▶ [Work to be completed] A faithful copy of all the data is required; pictures should not be included.
BEGIN Given records
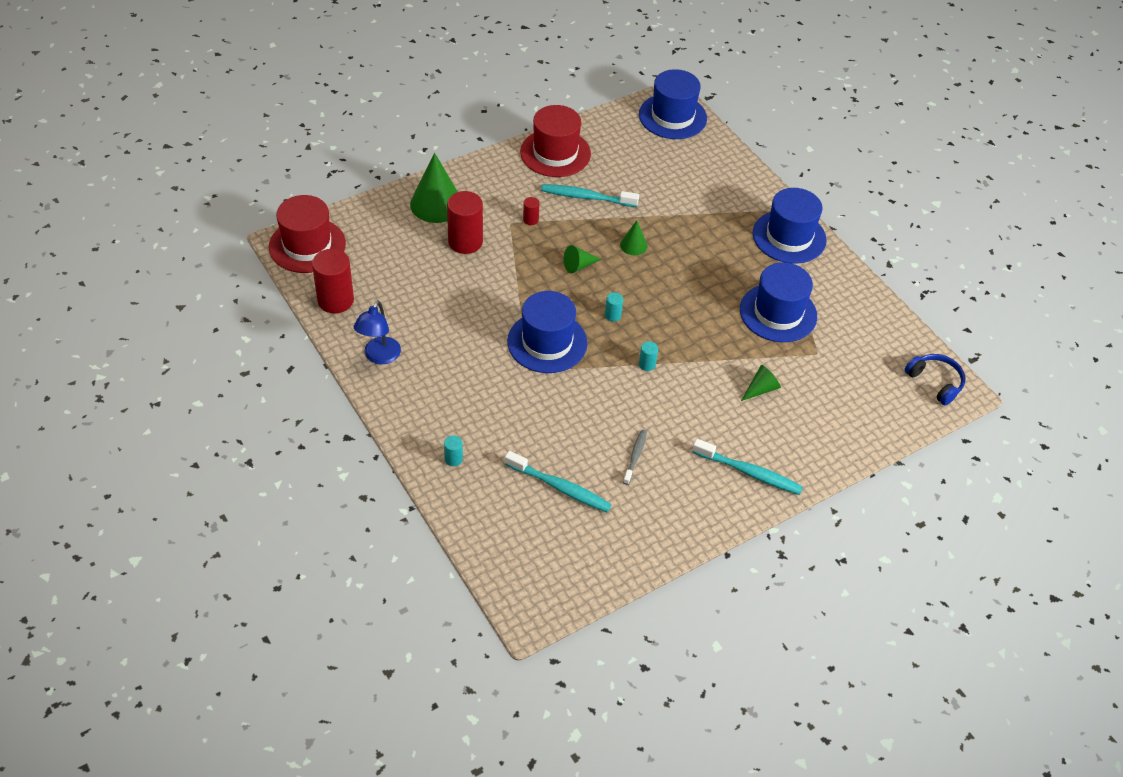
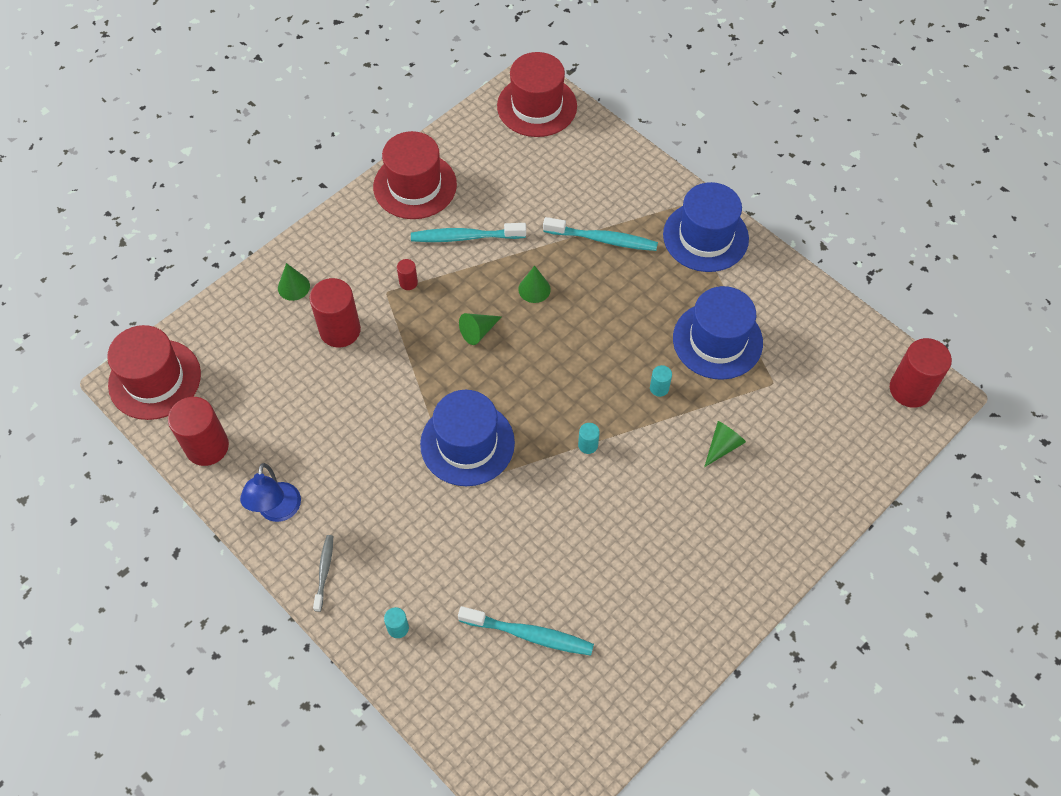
camera: 10 degrees left, 10 degrees up
(436, 204) = (293, 287): green cone -> green cone, size x0.51
(612, 315) = (533, 389): turquoise cylinder -> turquoise cylinder (659, 388)
(635, 456) = (604, 571): grey toothbrush -> grey toothbrush (324, 571)
(672, 116) = (537, 106): blue hat -> red hat
(749, 472) = (736, 559): turquoise toothbrush -> turquoise toothbrush (603, 239)
(935, 382) = (910, 389): blue headphones -> red cylinder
END Given records
▶ [Worked solution]
camera: 10 degrees left, 10 degrees up
(436, 204) = (293, 287): green cone -> green cone, size x0.51
(612, 315) = (533, 389): turquoise cylinder -> turquoise cylinder (659, 388)
(635, 456) = (604, 571): grey toothbrush -> grey toothbrush (324, 571)
(672, 116) = (537, 106): blue hat -> red hat
(749, 472) = (736, 559): turquoise toothbrush -> turquoise toothbrush (603, 239)
(935, 382) = (910, 389): blue headphones -> red cylinder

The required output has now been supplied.